> Set exercise:
Reproduce every line in the listing that contains the word "instances".

(Stored data entries)
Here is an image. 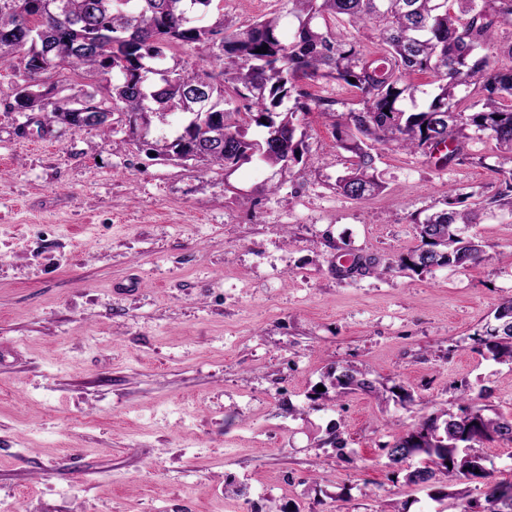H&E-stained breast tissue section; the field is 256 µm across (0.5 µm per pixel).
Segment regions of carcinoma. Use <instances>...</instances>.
Listing matches in <instances>:
<instances>
[{
  "label": "carcinoma",
  "mask_w": 512,
  "mask_h": 512,
  "mask_svg": "<svg viewBox=\"0 0 512 512\" xmlns=\"http://www.w3.org/2000/svg\"><path fill=\"white\" fill-rule=\"evenodd\" d=\"M214 0H0V66L22 57L23 70L0 94L14 112H38L42 130L100 127L123 131L164 160L234 168L257 157L292 170L302 160L297 114H336L337 145L350 153L336 190L353 200L383 190L375 167L378 145L421 154L438 167L463 155L475 138L495 141L512 155V64L491 55L496 28L512 19V0H286L296 24L284 42L279 17L237 26L213 12ZM351 28L375 32L380 53L365 52ZM209 46L222 63L221 80L188 70L168 52ZM268 46L267 53L258 52ZM98 75L106 85L88 90L64 84L67 74ZM413 74H427L433 89L418 102ZM355 82H350V79ZM304 81H336L352 88L360 108L335 113L333 102L301 91ZM232 90L239 105L224 108ZM294 107L282 111L286 99ZM266 120V136L246 137L241 110ZM183 116L171 135L151 136L167 114ZM489 205L512 213V169ZM455 190L445 207L417 225L420 244L383 269H465L482 259L481 242L466 234L478 211L460 208ZM372 262L353 256L336 267L341 279ZM492 357L512 363V296L502 298L479 333ZM340 397L374 393L375 381L351 365L331 376ZM479 398L464 395L458 412H441L403 428L382 448L391 467L414 456L421 466L406 482L427 485L462 477L485 480L482 512H512V481H491L477 448L512 442V417H490Z\"/></svg>",
  "instance_id": "carcinoma-1"
}]
</instances>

> Finished answer:
Segment regions of carcinoma. Use <instances>...</instances>.
Listing matches in <instances>:
<instances>
</instances>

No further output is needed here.